■ HOW TO COMPLETE THIS TASK
For this item, repeat the material exactly while omitting its pictures.

■ THE DATA
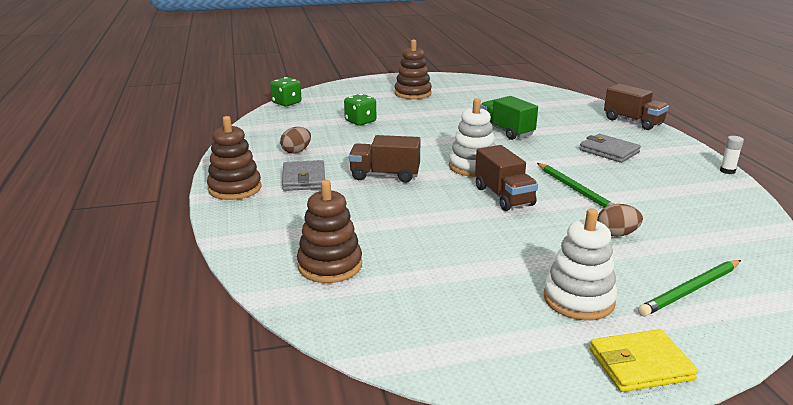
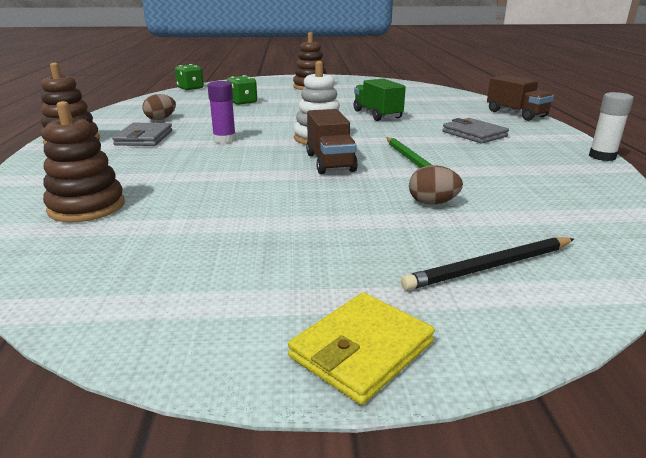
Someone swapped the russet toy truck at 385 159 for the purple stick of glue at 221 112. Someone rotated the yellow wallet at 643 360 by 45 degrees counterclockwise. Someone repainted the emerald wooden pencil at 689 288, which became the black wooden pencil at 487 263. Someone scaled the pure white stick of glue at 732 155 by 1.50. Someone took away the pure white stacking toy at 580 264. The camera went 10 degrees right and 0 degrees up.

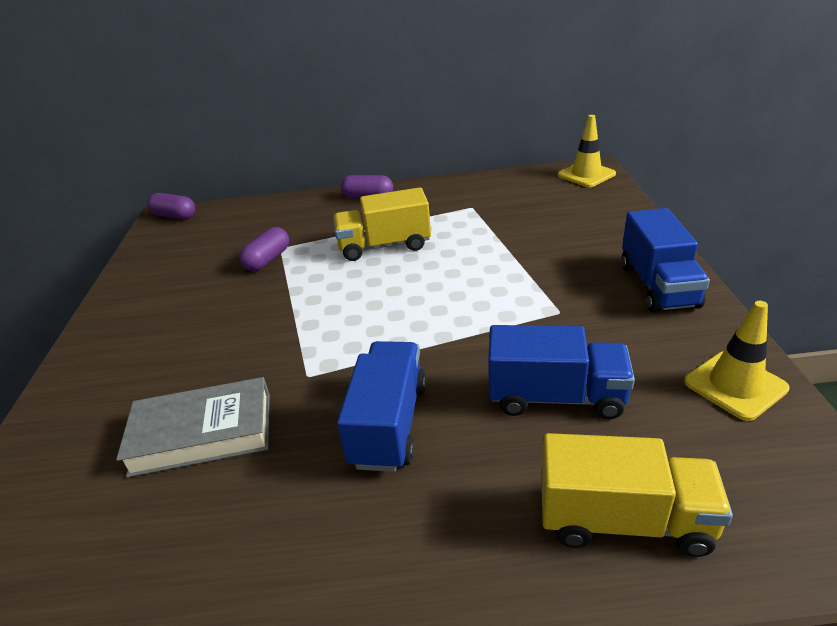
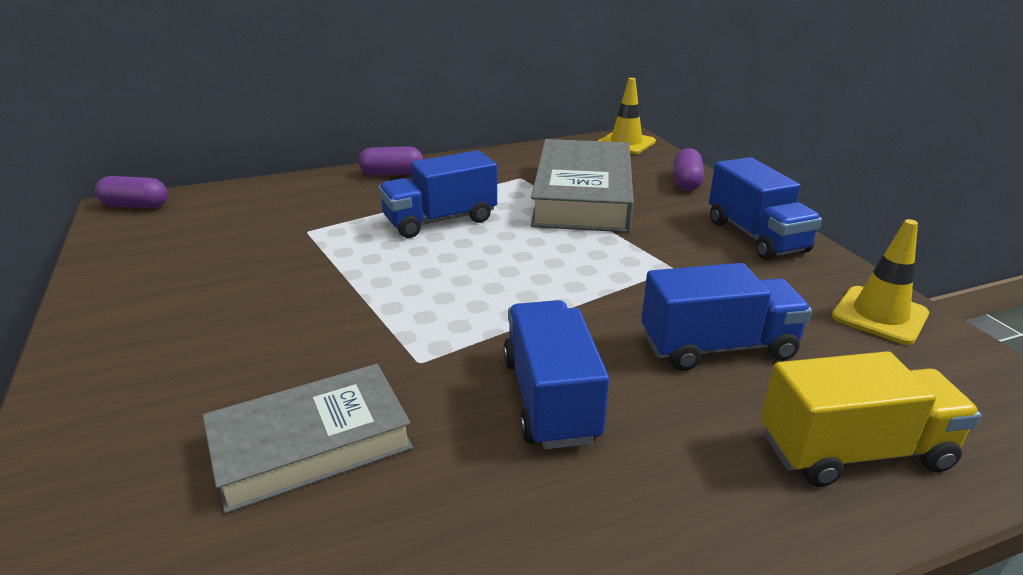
Someone repainted the yellow toy truck at 382 224, which became the royal blue toy truck at 437 194. Someone put down the grey hardcover at 582 185. Someone carried the purple capsule from 264 249 to 689 169. The camera went 20 degrees left and 5 degrees down.

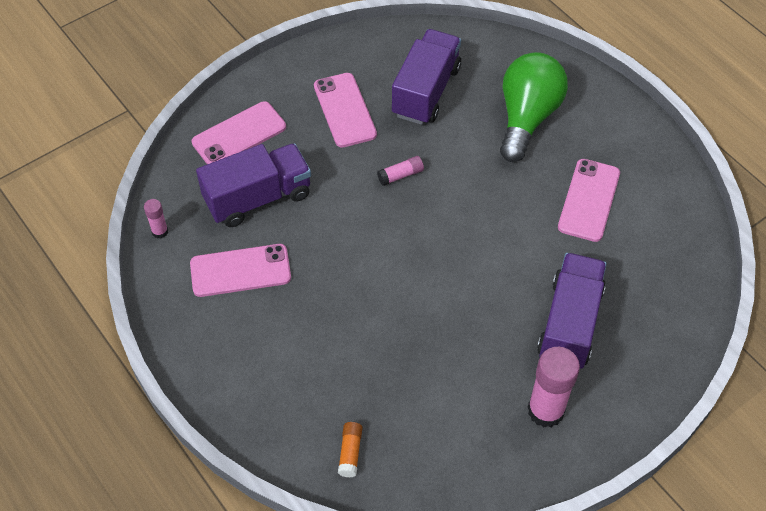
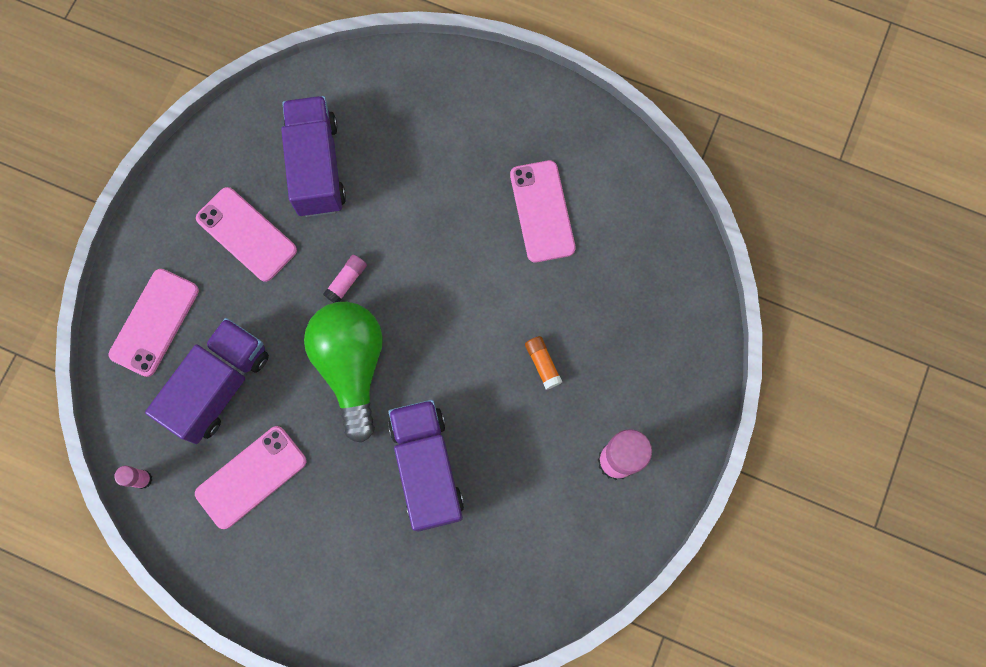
Someone carried the emerald lightbulb from 534 107 to 343 372. Someone carried the purple toy truck from 572 311 to 426 465. Someone carried the orange-coloured stick of glue from 350 449 to 543 363. The camera went 30 degrees left and 20 degrees up.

■ ANSWER FOR THIS EXERCISE
Someone swapped the russet toy truck at 385 159 for the purple stick of glue at 221 112. Someone rotated the yellow wallet at 643 360 by 45 degrees counterclockwise. Someone repainted the emerald wooden pencil at 689 288, which became the black wooden pencil at 487 263. Someone scaled the pure white stick of glue at 732 155 by 1.50. Someone took away the pure white stacking toy at 580 264. The camera went 10 degrees right and 0 degrees up.

Someone repainted the yellow toy truck at 382 224, which became the royal blue toy truck at 437 194. Someone put down the grey hardcover at 582 185. Someone carried the purple capsule from 264 249 to 689 169. The camera went 20 degrees left and 5 degrees down.

Someone carried the emerald lightbulb from 534 107 to 343 372. Someone carried the purple toy truck from 572 311 to 426 465. Someone carried the orange-coloured stick of glue from 350 449 to 543 363. The camera went 30 degrees left and 20 degrees up.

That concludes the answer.